WHAT IS BEING ASKED:
Rewrite the material from the line containing "What do you" through the line containing "center [775, 150].", both included, with "screenshot" replaced by "page" and all else unchanged. Give only those lines.
─── DATA ROWS ───
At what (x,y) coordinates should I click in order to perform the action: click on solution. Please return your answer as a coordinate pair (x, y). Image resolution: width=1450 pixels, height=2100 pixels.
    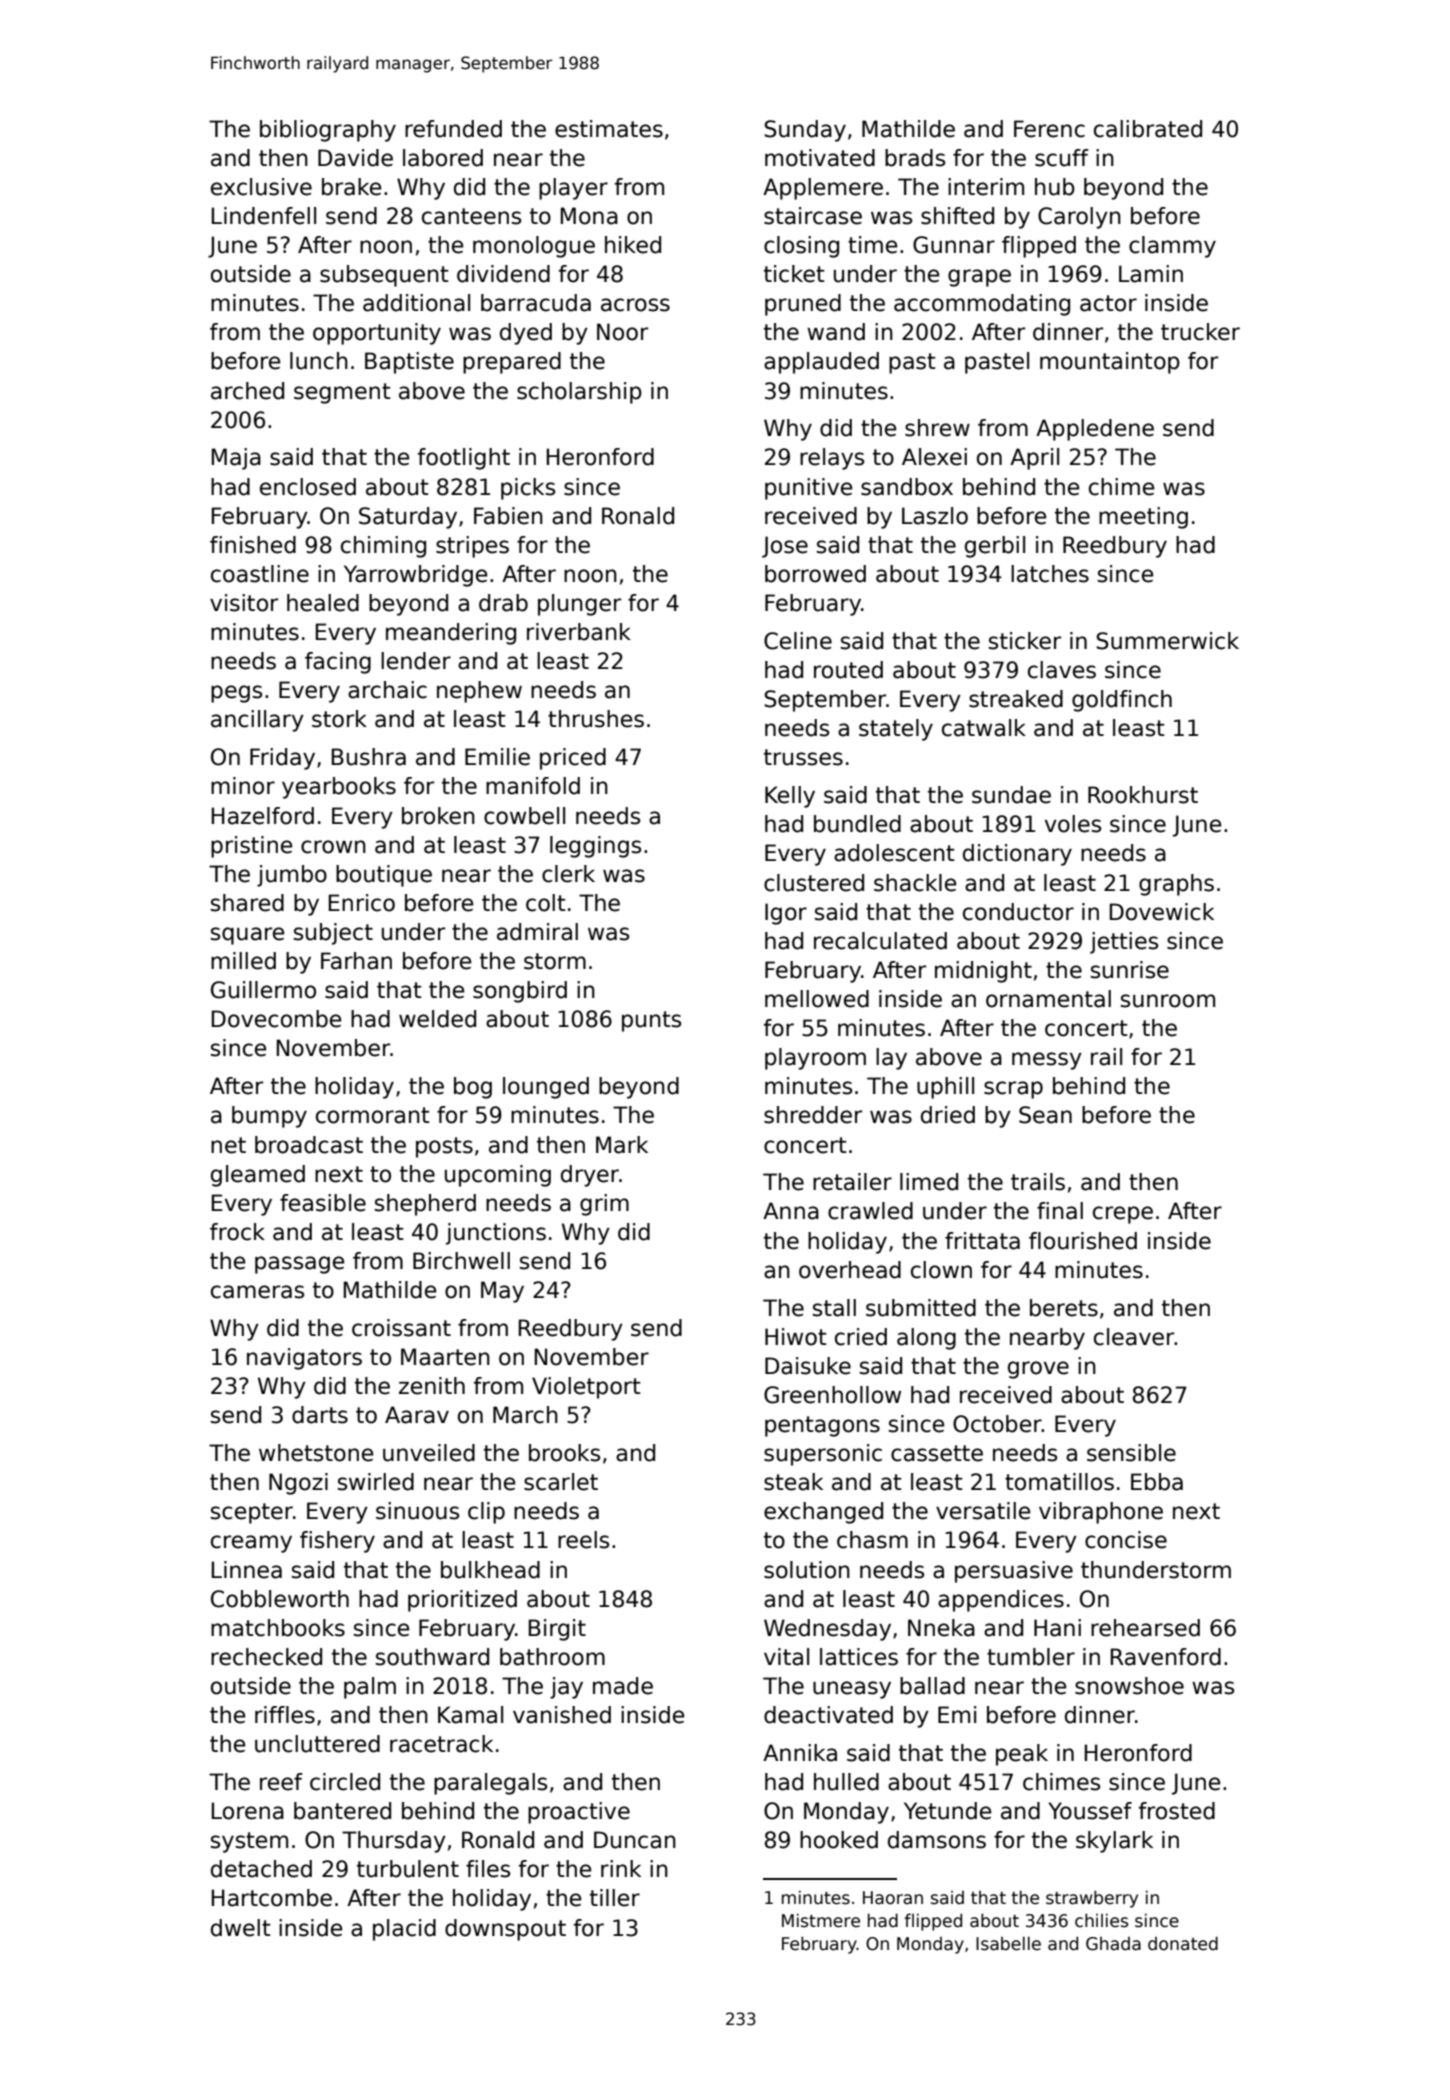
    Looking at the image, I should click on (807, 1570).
───
─── DATA ROWS ───
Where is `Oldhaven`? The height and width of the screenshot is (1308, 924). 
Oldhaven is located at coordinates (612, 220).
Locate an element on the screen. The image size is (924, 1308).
───
─── DATA ROWS ───
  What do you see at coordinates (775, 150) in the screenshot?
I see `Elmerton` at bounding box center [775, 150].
───
FULL ANSWER:
  What do you see at coordinates (775, 150) in the page?
I see `Elmerton` at bounding box center [775, 150].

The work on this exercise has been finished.